◆ WHAT IS BEING ASKED ◆
Reproduce verbatim the lines of the listing below, starting with the line that contains "above [537, 186]" and going on through the line that contains "Joanne [93, 790]", both included. Copy no other lines.

◆ RECORDS SHOWN ◆
-- start --

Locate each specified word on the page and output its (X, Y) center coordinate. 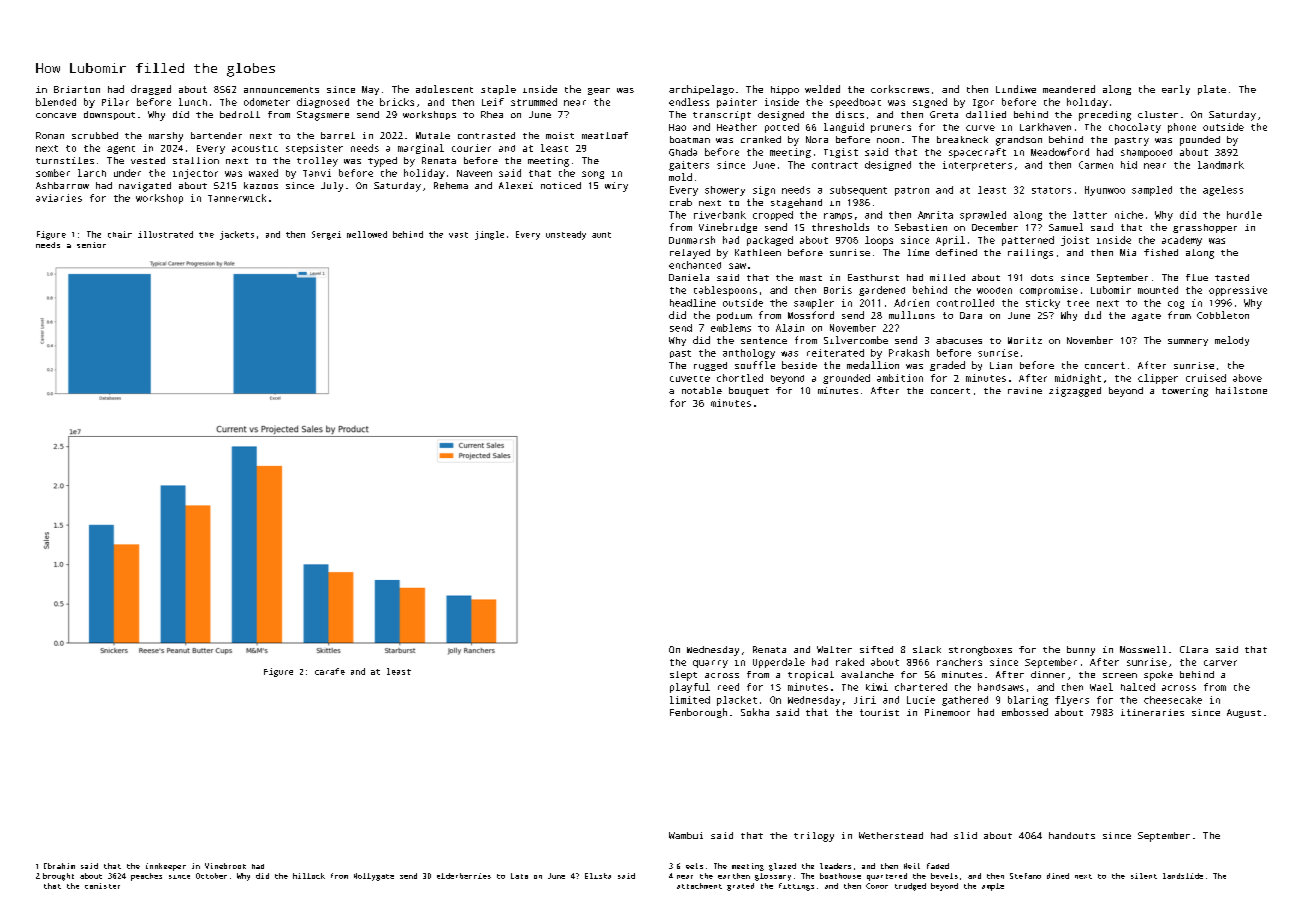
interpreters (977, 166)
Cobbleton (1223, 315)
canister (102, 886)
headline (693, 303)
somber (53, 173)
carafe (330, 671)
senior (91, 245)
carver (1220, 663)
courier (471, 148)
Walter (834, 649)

-- end --
-- start --

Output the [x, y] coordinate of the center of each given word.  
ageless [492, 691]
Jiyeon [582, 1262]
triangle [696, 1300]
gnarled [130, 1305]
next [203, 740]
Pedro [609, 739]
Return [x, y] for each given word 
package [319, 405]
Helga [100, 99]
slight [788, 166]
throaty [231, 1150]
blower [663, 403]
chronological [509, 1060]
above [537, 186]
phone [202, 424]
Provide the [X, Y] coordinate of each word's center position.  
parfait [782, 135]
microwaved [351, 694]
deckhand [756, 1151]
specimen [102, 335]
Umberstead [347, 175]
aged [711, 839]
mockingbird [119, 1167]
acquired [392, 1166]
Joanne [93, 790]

-- end --

◆ SOLUTION FOR THIS TASK ◆
above [537, 186]
phone [202, 424]
Provide the [X, Y] coordinate of each word's center position.  
parfait [782, 135]
microwaved [351, 694]
deckhand [756, 1151]
specimen [102, 335]
Umberstead [347, 175]
aged [711, 839]
mockingbird [119, 1167]
acquired [392, 1166]
Joanne [93, 790]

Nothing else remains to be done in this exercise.